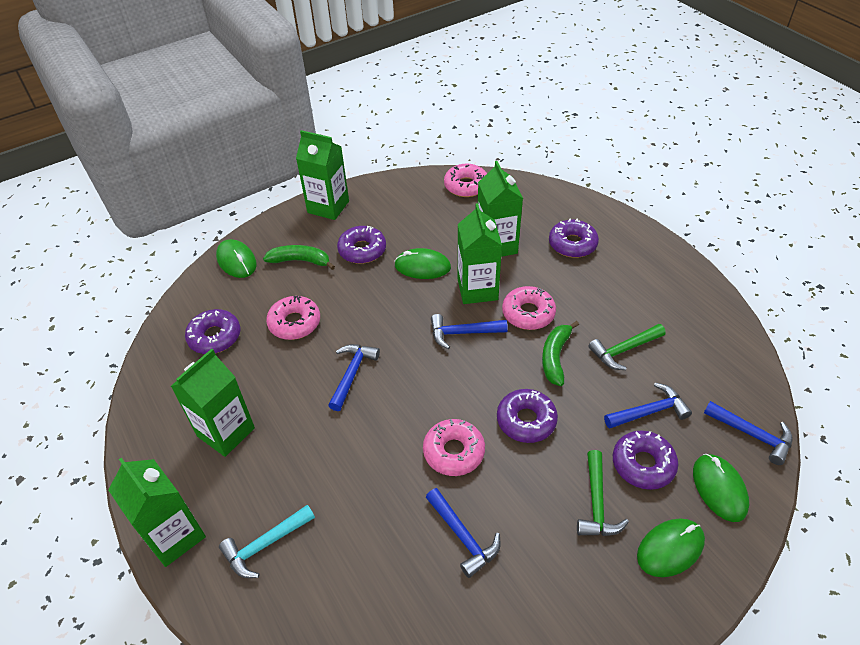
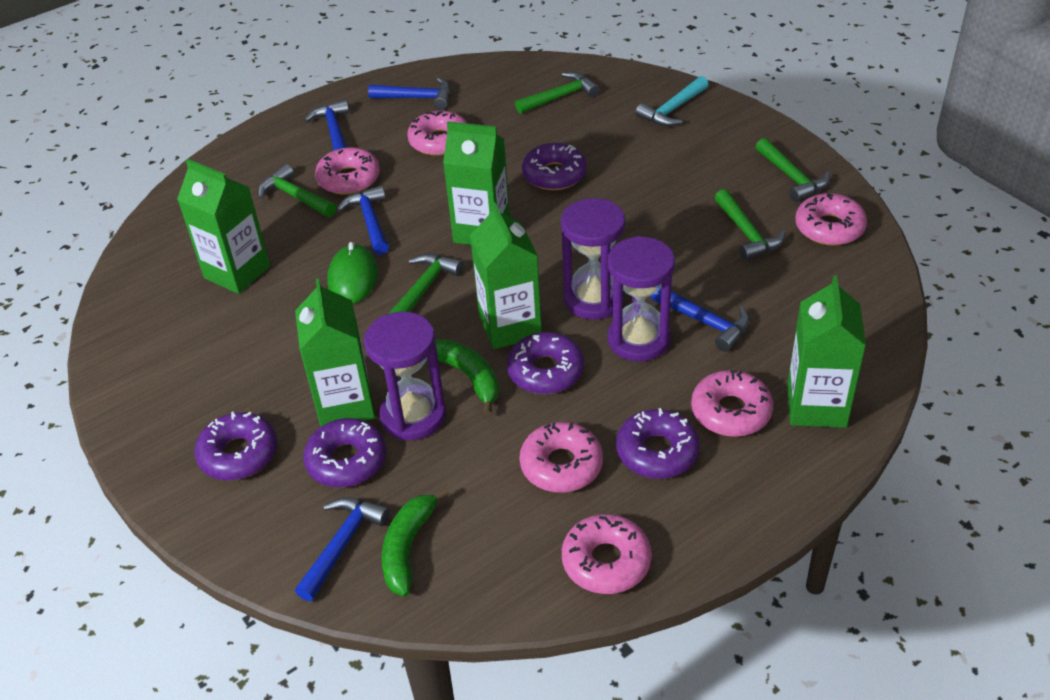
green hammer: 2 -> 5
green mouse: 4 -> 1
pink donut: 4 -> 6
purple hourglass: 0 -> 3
--
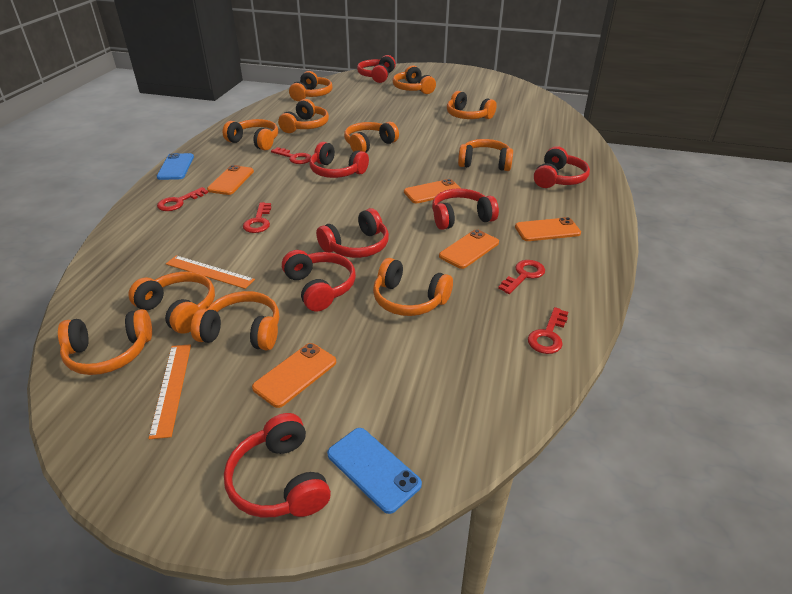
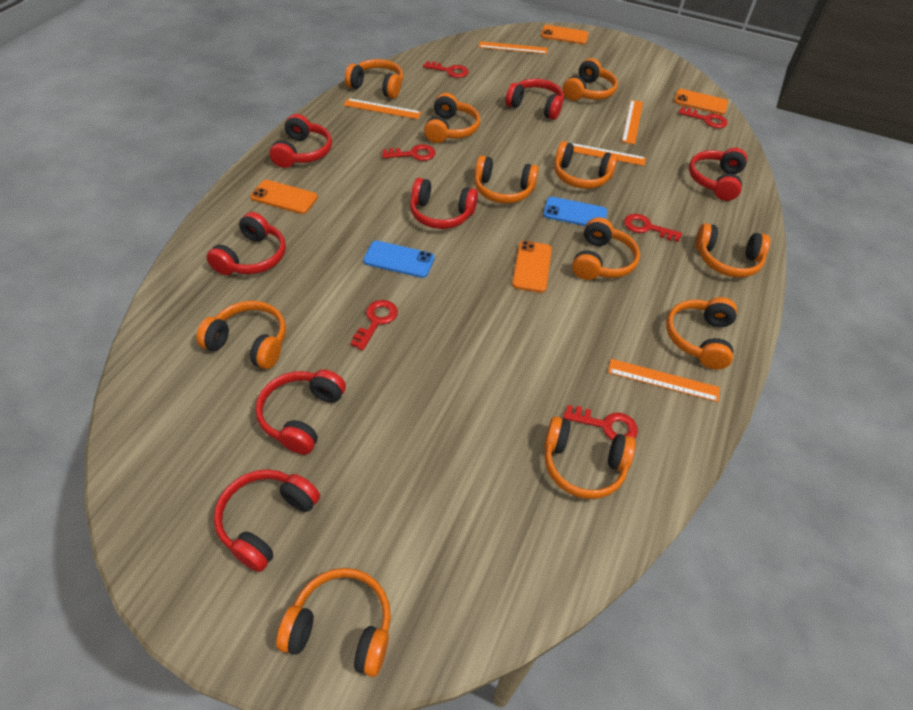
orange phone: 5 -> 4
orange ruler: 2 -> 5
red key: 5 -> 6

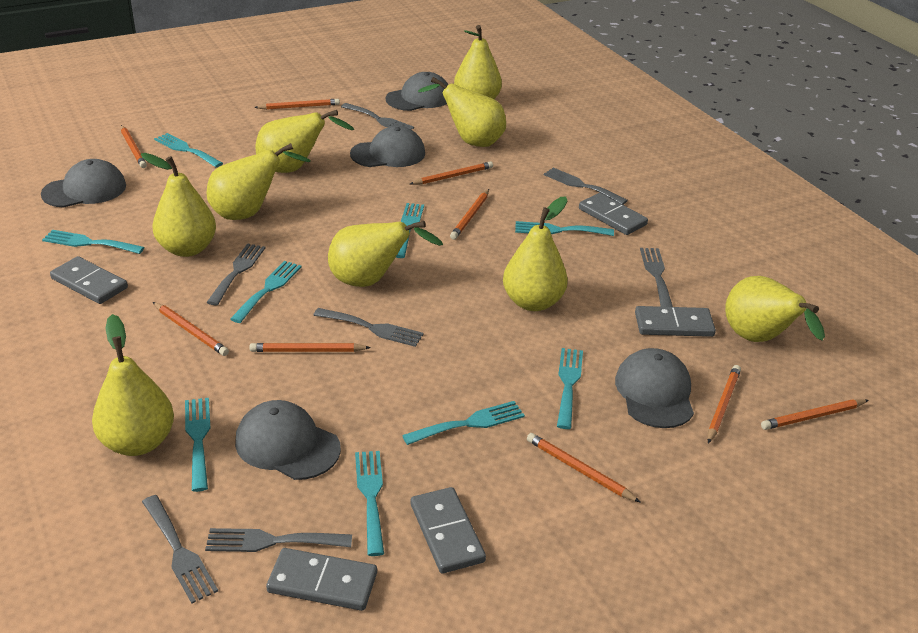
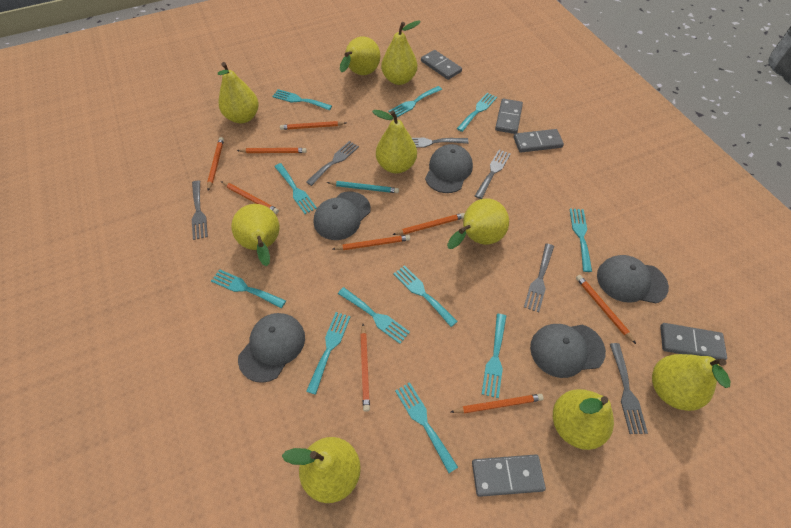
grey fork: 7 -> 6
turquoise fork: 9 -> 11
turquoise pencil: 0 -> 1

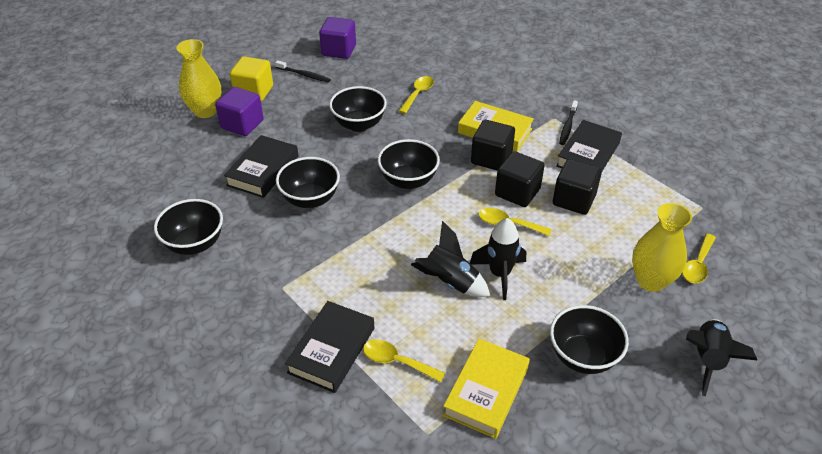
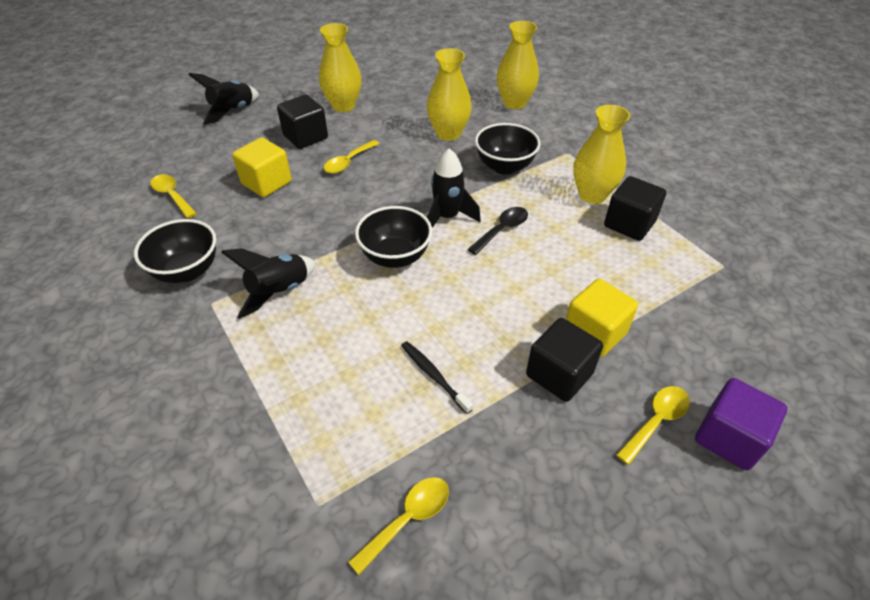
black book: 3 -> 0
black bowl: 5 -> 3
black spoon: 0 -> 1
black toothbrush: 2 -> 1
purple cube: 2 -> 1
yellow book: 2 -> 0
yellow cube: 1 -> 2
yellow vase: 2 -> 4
==
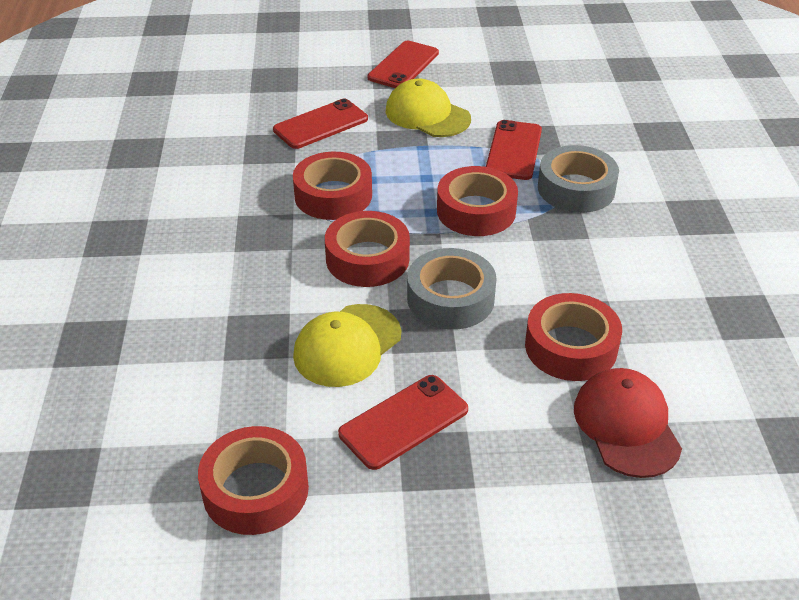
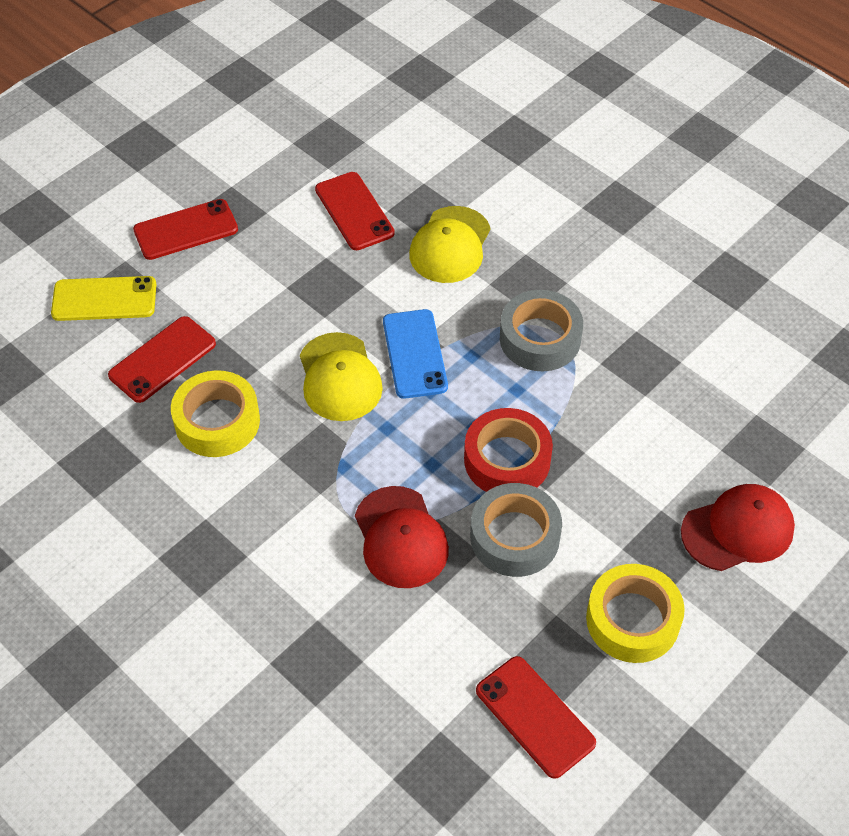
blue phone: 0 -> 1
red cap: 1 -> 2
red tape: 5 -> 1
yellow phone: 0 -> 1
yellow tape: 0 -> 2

TASK INSTRUCTIONS
Using the data above, set down each line from the line with "orange phone: 5 -> 4" to the line with "yellow vase: 2 -> 4" exactly, both ends included, and leave the pictures behind. Nothing else belongs.

SOLUTION BELOW
orange phone: 5 -> 4
orange ruler: 2 -> 5
red key: 5 -> 6

grey fork: 7 -> 6
turquoise fork: 9 -> 11
turquoise pencil: 0 -> 1

black book: 3 -> 0
black bowl: 5 -> 3
black spoon: 0 -> 1
black toothbrush: 2 -> 1
purple cube: 2 -> 1
yellow book: 2 -> 0
yellow cube: 1 -> 2
yellow vase: 2 -> 4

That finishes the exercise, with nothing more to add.